/---
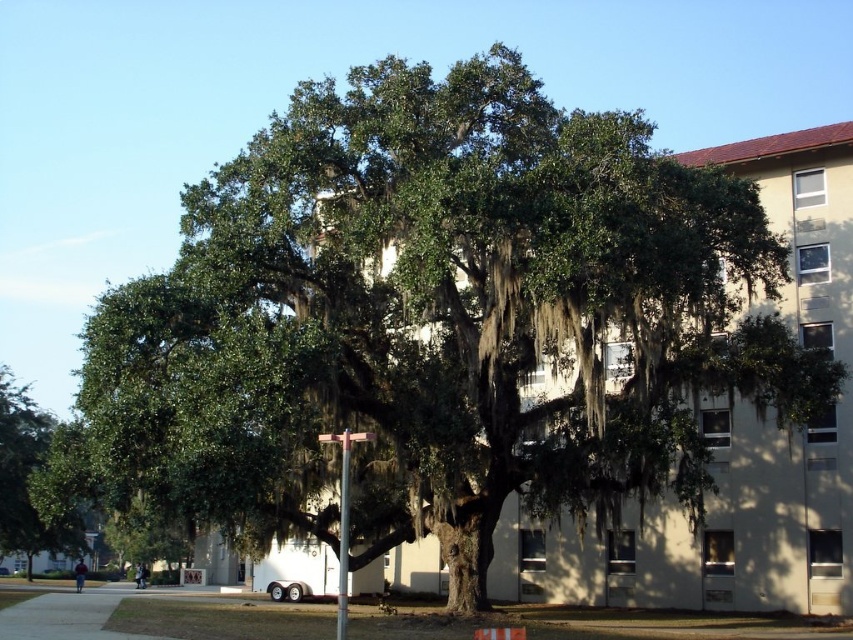
You are standing at the edge of the green grass at lower center and want to get a better view of the green leafy tree at lower left. Which direction should you move to see more of the tree?

The green grass at lower center is not as tall as the green leafy tree at lower left, so moving forward towards the tree would allow you to see more of it since the grass is shorter and less obstructive.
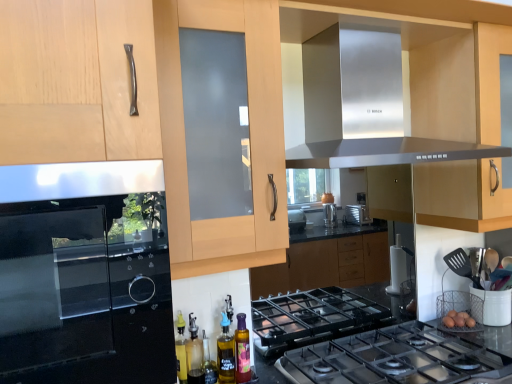
Question: From the image's perspective, is polished stainless steel gas stove at center below stainless steel exhaust hood at upper center?

Choices:
 (A) no
 (B) yes

Answer: (B)

Question: Would you say stainless steel exhaust hood at upper center is part of polished stainless steel gas stove at center's contents?

Choices:
 (A) yes
 (B) no

Answer: (B)

Question: Is polished stainless steel gas stove at center positioned behind stainless steel exhaust hood at upper center?

Choices:
 (A) yes
 (B) no

Answer: (A)

Question: Does polished stainless steel gas stove at center have a lesser height compared to stainless steel exhaust hood at upper center?

Choices:
 (A) yes
 (B) no

Answer: (A)

Question: Does polished stainless steel gas stove at center touch stainless steel exhaust hood at upper center?

Choices:
 (A) no
 (B) yes

Answer: (A)

Question: From a real-world perspective, is satin black oven at left physically located above or below matte wood cabinet at center?

Choices:
 (A) below
 (B) above

Answer: (A)

Question: Do you think satin black oven at left is within matte wood cabinet at center, or outside of it?

Choices:
 (A) inside
 (B) outside

Answer: (B)

Question: Would you say satin black oven at left is to the left or to the right of matte wood cabinet at center in the picture?

Choices:
 (A) left
 (B) right

Answer: (A)

Question: Looking at their shapes, would you say satin black oven at left is wider or thinner than matte wood cabinet at center?

Choices:
 (A) wide
 (B) thin

Answer: (A)

Question: From a real-world perspective, is matte wood cabinet at center physically located above or below stainless steel exhaust hood at upper center?

Choices:
 (A) above
 (B) below

Answer: (B)

Question: Is matte wood cabinet at center spatially inside stainless steel exhaust hood at upper center, or outside of it?

Choices:
 (A) outside
 (B) inside

Answer: (A)

Question: In the image, is matte wood cabinet at center positioned in front of or behind stainless steel exhaust hood at upper center?

Choices:
 (A) behind
 (B) front

Answer: (B)

Question: In terms of height, does matte wood cabinet at center look taller or shorter compared to stainless steel exhaust hood at upper center?

Choices:
 (A) tall
 (B) short

Answer: (A)

Question: Visually, is matte wood cabinet at center positioned to the left or to the right of satin black oven at left?

Choices:
 (A) left
 (B) right

Answer: (B)

Question: In terms of size, does matte wood cabinet at center appear bigger or smaller than satin black oven at left?

Choices:
 (A) big
 (B) small

Answer: (A)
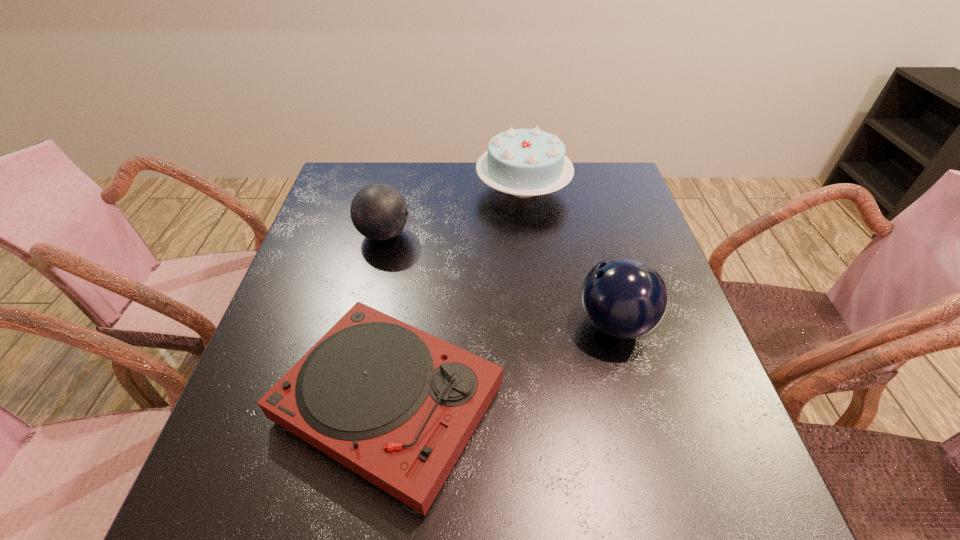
\---
**STATED GOAL**
Recast the whole listing above as a numbered list with one line per item. Leave out the blank lines and the picture markers.

**RESPONSE TO THIS EXERCISE**
1. You are standing at the edge of the green grass at lower center and want to get a better view of the green leafy tree at lower left. Which direction should you move to see more of the tree?
2. The green grass at lower center is not as tall as the green leafy tree at lower left, so moving forward towards the tree would allow you to see more of it since the grass is shorter and less obstructive.
3. Question: From the image's perspective, is polished stainless steel gas stove at center below stainless steel exhaust hood at upper center?
4. Choices:
5.  (A) no
6.  (B) yes
7. Answer: (B)
8. Question: Would you say stainless steel exhaust hood at upper center is part of polished stainless steel gas stove at center's contents?
9. Choices:
10.  (A) yes
11.  (B) no
12. Answer: (B)
13. Question: Is polished stainless steel gas stove at center positioned behind stainless steel exhaust hood at upper center?
14. Choices:
15.  (A) yes
16.  (B) no
17. Answer: (A)
18. Question: Does polished stainless steel gas stove at center have a lesser height compared to stainless steel exhaust hood at upper center?
19. Choices:
20.  (A) yes
21.  (B) no
22. Answer: (A)
23. Question: Does polished stainless steel gas stove at center touch stainless steel exhaust hood at upper center?
24. Choices:
25.  (A) no
26.  (B) yes
27. Answer: (A)
28. Question: From a real-world perspective, is satin black oven at left physically located above or below matte wood cabinet at center?
29. Choices:
30.  (A) below
31.  (B) above
32. Answer: (A)
33. Question: Do you think satin black oven at left is within matte wood cabinet at center, or outside of it?
34. Choices:
35.  (A) inside
36.  (B) outside
37. Answer: (B)
38. Question: Would you say satin black oven at left is to the left or to the right of matte wood cabinet at center in the picture?
39. Choices:
40.  (A) left
41.  (B) right
42. Answer: (A)
43. Question: Looking at their shapes, would you say satin black oven at left is wider or thinner than matte wood cabinet at center?
44. Choices:
45.  (A) wide
46.  (B) thin
47. Answer: (A)
48. Question: From a real-world perspective, is matte wood cabinet at center physically located above or below stainless steel exhaust hood at upper center?
49. Choices:
50.  (A) above
51.  (B) below
52. Answer: (B)
53. Question: Is matte wood cabinet at center spatially inside stainless steel exhaust hood at upper center, or outside of it?
54. Choices:
55.  (A) outside
56.  (B) inside
57. Answer: (A)
58. Question: In the image, is matte wood cabinet at center positioned in front of or behind stainless steel exhaust hood at upper center?
59. Choices:
60.  (A) behind
61.  (B) front
62. Answer: (B)
63. Question: In terms of height, does matte wood cabinet at center look taller or shorter compared to stainless steel exhaust hood at upper center?
64. Choices:
65.  (A) tall
66.  (B) short
67. Answer: (A)
68. Question: Visually, is matte wood cabinet at center positioned to the left or to the right of satin black oven at left?
69. Choices:
70.  (A) left
71.  (B) right
72. Answer: (B)
73. Question: In terms of size, does matte wood cabinet at center appear bigger or smaller than satin black oven at left?
74. Choices:
75.  (A) big
76.  (B) small
77. Answer: (A)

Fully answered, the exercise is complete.